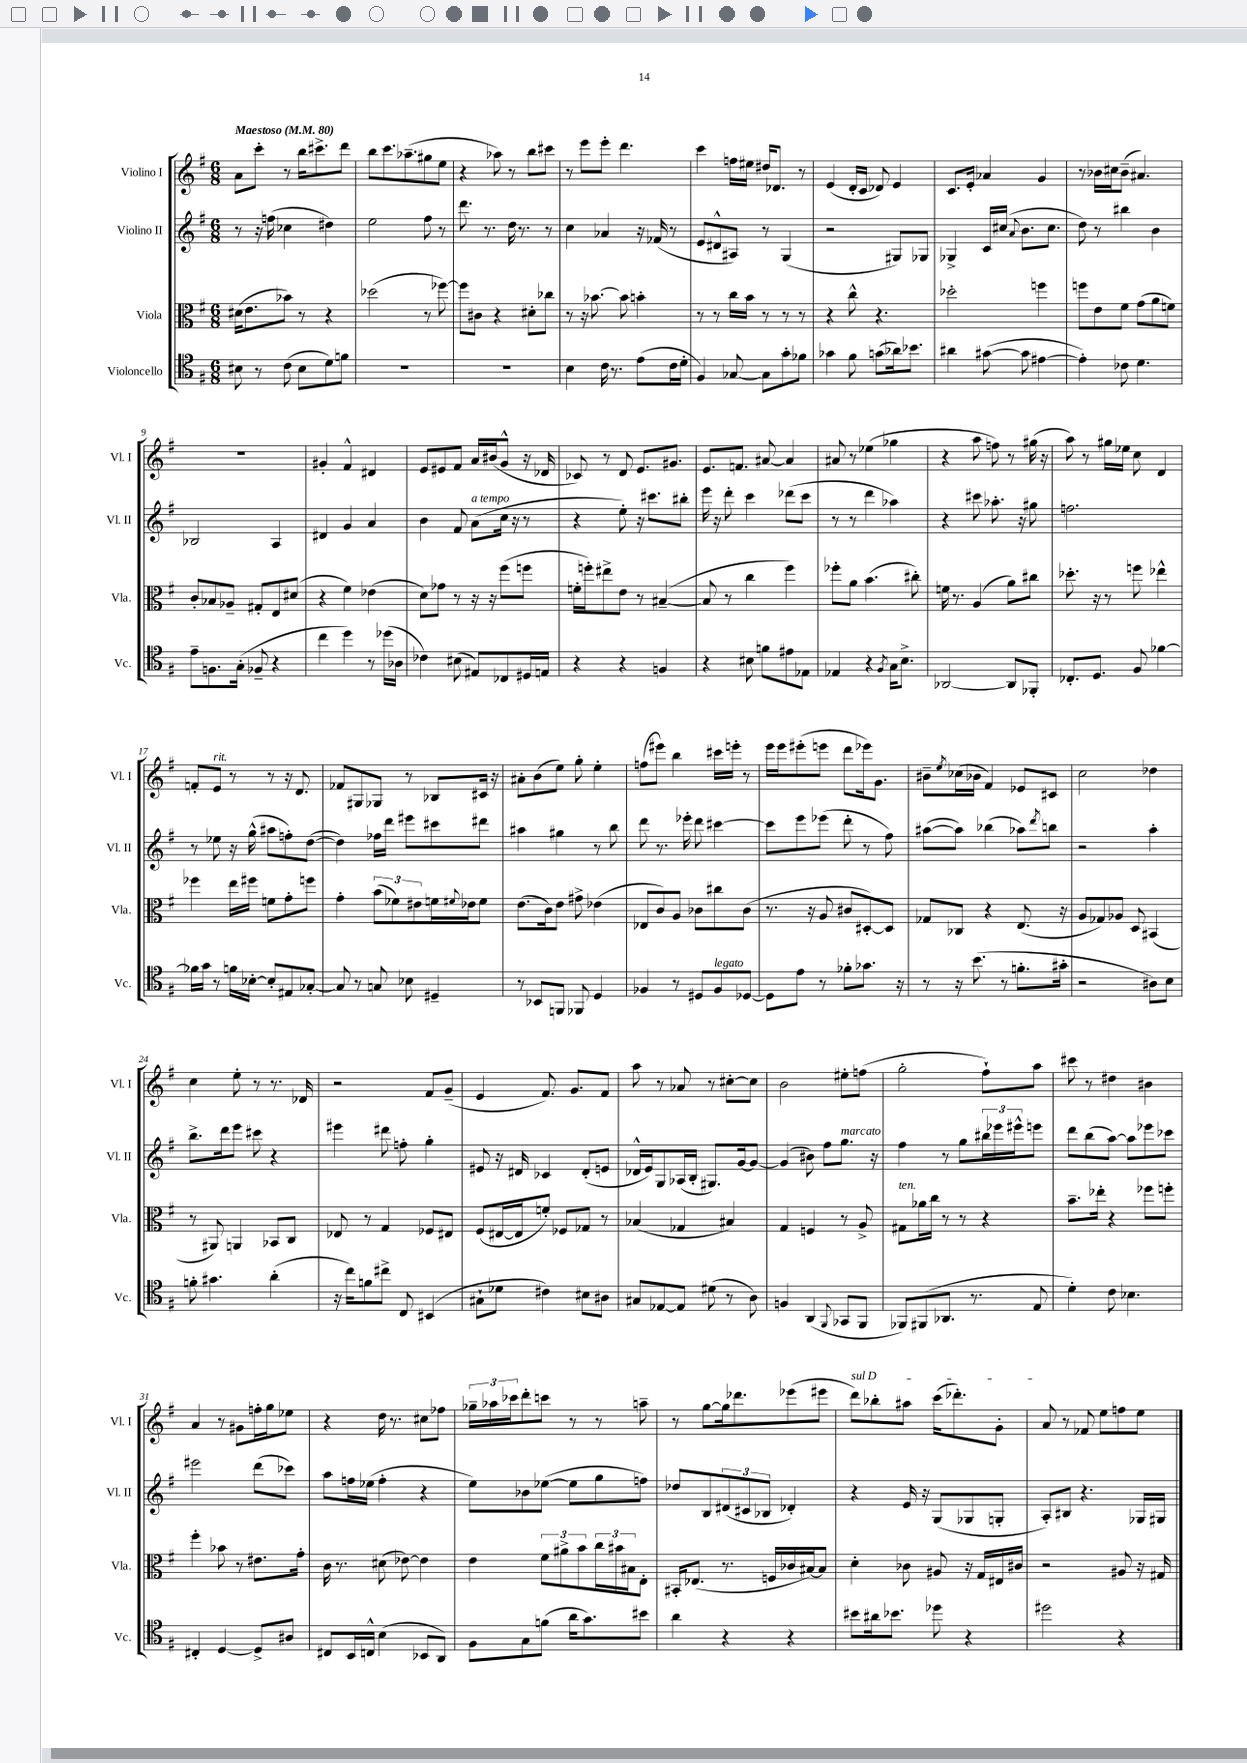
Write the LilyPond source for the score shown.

<<
\new StaffGroup <<
\new Staff = "s0" \with { instrumentName = "Violino I" shortInstrumentName = "Vl. I" } {
    \clef treble \key g \major \numericTimeSignature \time 6/8 \tempo "Maestoso" 4 = 80
    a'8 c'''8-. r8 b''16 cis'''8.-> d'''8 |
    b''8 c'''8. aes''8.--( gis''8 e''8 |
    r4 aes''8) r8 b''8 cis'''8 |
    r8 e'''8 e'''8-. d'''4. |
    c'''4 f''16 eis''16 dis''16 des'8. r8 |
    e'4( d'16-. c'16 des'8) e'4 |
    c'8. e'16-. aes'4 g'4 |
    r8 bes'16 cis''16 bes'8--( ais'4.) |
    R2. |
    gis'4-. fis'4-^ dis'4 |
    e'8 eis'8 fis'8 a'16 bis'16( g'8-^ r16 des'16 |
    ces'8) r8 d'8 e'8. gis'8. |
    e'8. f'8. ais'8~ ais'4 |
    ais'8 r8 ees''4( ges''4 |
    r4 a''8 f''8) r8 gis''16( r16 |
    a''8) r8 gis''16 ees''16 c''8 d'4 |
    f'8-. e'8^\markup { \italic "rit." } r8 r8 r16 d'8. |
    fes'8 gis8 ges8 r8 bes8 cis'16 r16 |
    ais'8-. b'8( e''8) g''8-. e''4-. |
    f''8( eis'''8) b''4 cis'''16 e'''16-. r8 |
    e'''16 e'''16 eis'''8-.( e'''8 d'''8 ees'''16) g'8. |
    bis'8-- \acciaccatura { e''8 } ces''16( bes'16 fis'4) ees'8 cis'8 |
    c''2 des''4 |
    c''4 e''8-. r8 r8. des'16 |
    r2 fis'8 g'8--( |
    e'4 fis'8.) g'8. fis'8 |
    a''8 r8 aes'8 r8 cis''8~-. cis''8 |
    b'2 eis''8-. f''8( |
    g''2-. fis''8-!) a''8 |
    cis'''8 r8 dis''4 bis'4 |
    a'4 r8 gis'8 f''16-. g''16 ees''8 |
    r4 d''16 r8. cis''8 fes''8 |
    \tuplet 3/2 { ges''16-- aes''16 ces'''16 } d'''8-. c'''8 r8 r8 a''8-- |
    r8 g''8~ g''16 des'''8. ees'''8( eis'''8 |
    \once \override TextSpanner.bound-details.left.text = \markup { \italic "sul D" } d'''8\startTextSpan) bes''8-. ais''8 c'''16( des'''8.-.) g'8-. |
    a'8\stopTextSpan r8 fes'8 e''8 f''8 e''8 \bar "|." |
}
\new Staff = "s1" \with { instrumentName = "Violino II" shortInstrumentName = "Vl. II" } {
    \clef treble \key g \major \numericTimeSignature \time 6/8
    r8 r16 f''16( ces''4 dis''4) |
    e''2 fis''8 r8 |
    d'''8. r8. d''16 r8. r8 |
    c''4 aes'4 r16 fes'16( r8 |
    e'8 dis'8-^ ais8) r8 g4( |
    r2 gis8) ges8 |
    ges4-> c'16 cis''16( \appoggiatura { a'8 } b'8. cis''8. |
    d''8) r8 bis''4 b'4 |
    bes2 a4 |
    dis'4 g'4 a'4 |
    b'4 fis'8 a'8^\markup { \italic "a tempo" }( c''16 r16 r8 |
    r4 e''8-.) r16 cis'''8. bis''8-. |
    e'''16 r16 d'''8-. c'''4 des'''8( c'''8 |
    r8 r8 d'''4 aes''4) |
    r4 cis'''8 aes''8.-. r16 gis''8 |
    f''2. |
    r8 ees''8 r16 g''16-^( ais''8 f''8-.) d''8~( |
    d''4) fes''16 d'''16 eis'''8 cis'''8 dis'''8 |
    ais''4 gis''4 r8 b''8 |
    d'''8 r8. ees'''16-. d'''8 cis'''4~ |
    cis'''8 e'''8 ees'''8( d'''8-. r8 fis''8) |
    ais''8~( ais''8) bes''4( aes''8) \acciaccatura { d'''8 } b''8 |
    r2 a''4-. |
    b''8.-> d'''16 e'''8 cis'''8 r4 |
    eis'''4 dis'''8 f''8-. g''4-. |
    eis'8 r16 dis'16 ces'4 dis'8-.( e'8 |
    des'16-^ e'16) g8 aes16( b16-. gis8.) g'16~ g'8~ |
    g'4( bis'8) fis''8 g''8.^\markup { \italic "marcato" } r16 |
    fis''4 r8 g''8 \tuplet 3/2 { bis''16 ees'''16 eis'''16-^ } e'''8 |
    d'''8 b''8( a''8~) a''8 ees'''8 ces'''8 |
    eis'''2 d'''8( ces'''8) |
    a''8 f''16 ees''16( f''4-. r4 |
    e''8) bes'8 ees''8~( ees''8 g''8 f''8) |
    des''8 b8 \tuplet 3/2 { dis'8( cis'8 bes8 } des'4-.) |
    r4 e'16 r16 g8( ges8 g8-. |
    a8-.) bis8 r4. ges16 gis16 \bar "|." |
}
\new Staff = "s2" \with { instrumentName = "Viola" shortInstrumentName = "Vla." } {
    \clef alto \key g \major \numericTimeSignature \time 6/8
    dis'16( e'8. bes'8) r8 r4 |
    des''2( r8 fes''8~) |
    fes''8 cis'8 r4 dis'8-. ces''8 |
    r8 r16 bes'8.~ bes'8 b'4-. |
    r8 r8 c''16 b'16 r8 r8 r8 |
    r4 c''8-^ r4. |
    des''2-. f''4 |
    f''8 e'8 fis'8 g'8( a'8 f'8) |
    c'8-. bes8 aes8-- gis8-. e8 dis'8( |
    r4 fis'4) ees'4( |
    d'8) ges'8 r8 r16 r16 fis''8( f''8 |
    f'16-. f''16-.) eis''8-> e'8 r8 bis4~--( |
    bis8 r8 c''4 fis''4) |
    fes''8-. a'8 b'4.( cis''8-.) |
    f'16 r8. a4( a'8) cis''8 |
    des''8.-. r16 r8 f''8 ees''4-^ |
    fes''4 e''16 fis''16 f'8 g'8-. f''8 |
    g'4-. \tuplet 3/2 { b'8( fes'8) eis'8 } f'16 \appoggiatura { fis'8 } ees'16 fis'8 |
    e'8.( c'16) e'8 gis'8-> ees'4( |
    ees8 c'8) a8 ces'8 cis''8 ces'8( |
    r8. r16 a8 cis'8 dis8~-.) dis8 |
    ges8 ces8 r4 e8.( r16 |
    a8 ges8) aes8 d8 bis,4( |
    r8 ais,8) a,4 bes,8 c8 |
    ees8 r8 g4 fes8 eis8 |
    fis8( eis16~ eis16 f'8-.) fes8 ges8 r8 |
    bes4( ges4 bis4) |
    g4 f4 r8 a8-> |
    gis8^\markup { \italic "ten." } aes'16 c''16 r8 r8 r4 |
    b'8.-- ees''16-. r4 fes''8 f''8-. |
    fis''4-. bes'8 r8 eis'8. g'16-. |
    c'16 r8. dis'8( ees'8~) ees'4 |
    e'4 \tuplet 3/2 { fis'8 ais'8-> b'8 } \tuplet 3/2 { c''16 bis'16 bis16 } e8-. |
    bis,16-. ees8.( r8. f16 ces'16 bis16~) bis8 |
    d'4-. ces'8 ais8 r16 g16 eis16 cis'16 |
    r2 ais8 r16 gis16 \bar "|." |
}
\new Staff = "s3" \with { instrumentName = "Violoncello" shortInstrumentName = "Vc." } {
    \clef tenor \key g \major \numericTimeSignature \time 6/8
    bis8 r8 c'8( bis8 d'8) f'8 |
    R2. |
    R2. |
    b4 c'16 r8. e'8( c'16 d'16-. |
    fis4) ges8~ ges8 g'8-. fes'8 |
    ges'4 fis'8 g'8( aes'16) bes'8. |
    ais'4 gis'8~( gis'8 eis'4~ |
    eis'4-.) ces'8 d'4. |
    e'8-- f8. g16-.( fes8-- r4 |
    c''4 d''4) r8 des''16( aes16 |
    ces'4) bis8( eis8) ces8 dis16 e16 |
    r4 r4 f4 |
    r4 bis8 f'8 eis'8 ees8 |
    ees4 r4 \acciaccatura { fis8 } g16 b8.-> |
    aes,2~ aes,8 fes,8-. |
    ces8.-. d8. fis8 fes'4~ |
    fes'16 g'16 r8 f'16 bes16~-. bes8-. eis8 ges8~-. |
    ges8 r8 g8 bes8 dis4-- |
    r8 bes,8 f,8 fes,8 d4 |
    fes4 r8 dis8 fes8^\markup { \italic "legato" } des8~ |
    des8 e'8 r8 fes'8-. ges'8. r16 |
    r8 r16 b'8.( r8 f'8.-. gis'16-. |
    r2 ais8) b8 |
    f'8-. gis'4. a'4-.( |
    r16 c''16) f'8 cis''8-> c8 bis,4( |
    gis8-! des'8 cis'4) bis8 ais8 |
    gis8 ees8~ ees8 dis'8( r8 a8) |
    f4 a,4( \appoggiatura { fis,8 } ges,8 fis,8 |
    fes,8) fis,8( aes,8. r8. e8 |
    d'4-.) c'8 bes4. |
    cis4-. d4~ d8-> ais8 |
    cis8 b,16 c16-^ b4( bes,8 a,8) |
    fis8 g8 f'8( a'16 g'8.) bis'8 |
    a'4 r4 r4 |
    bis'8 ais'16 bes'8. des''8 r4 |
    dis''2 r4 \bar "|." |
}
>>
>>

**Set task**
Count the lines in the records that contain the string "appoggiatura", treating case as significant, and reply with the number only.

**Worked answer**
3